**Provided material:**
....

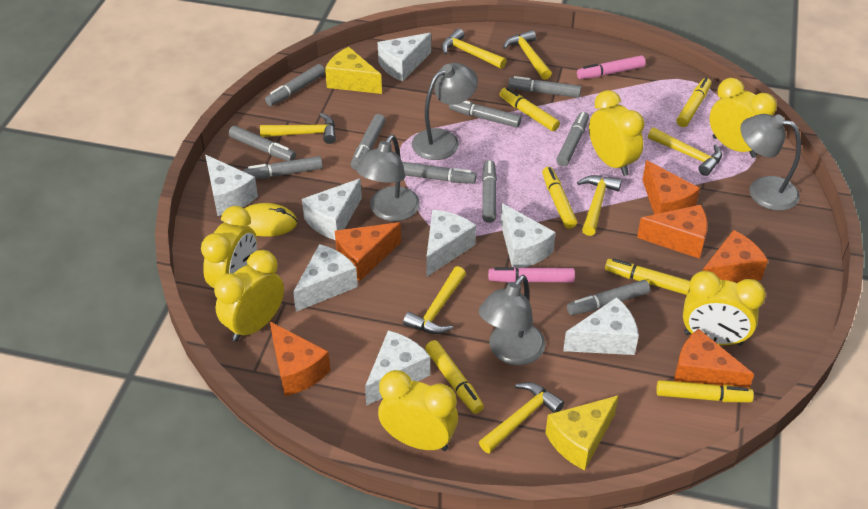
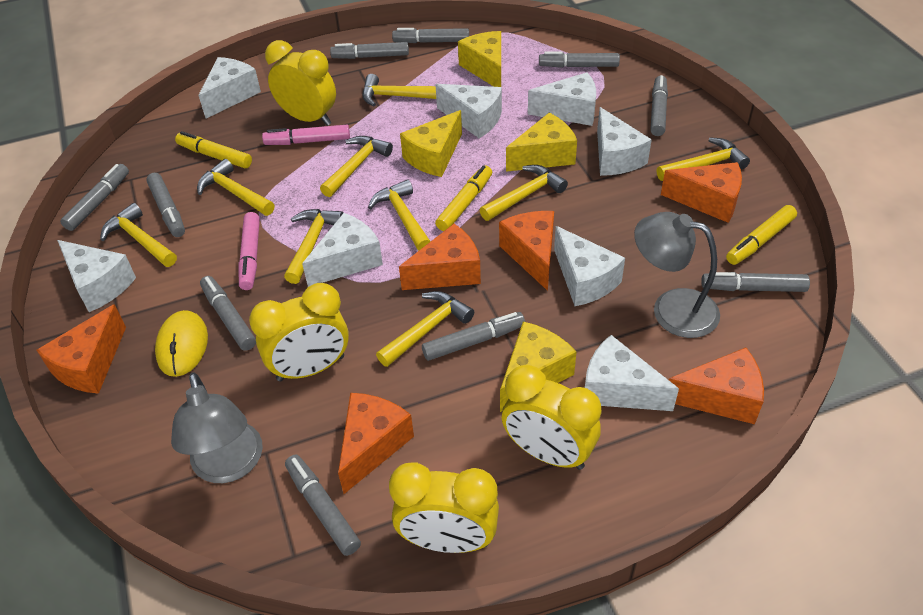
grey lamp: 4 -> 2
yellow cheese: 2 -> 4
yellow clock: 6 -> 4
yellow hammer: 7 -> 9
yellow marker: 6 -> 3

....

**Brief:** Print, exactly and only, the lines running from the one with "yellow cheese: 2 -> 4" to the end of the data above.

**Answer below:**
yellow cheese: 2 -> 4
yellow clock: 6 -> 4
yellow hammer: 7 -> 9
yellow marker: 6 -> 3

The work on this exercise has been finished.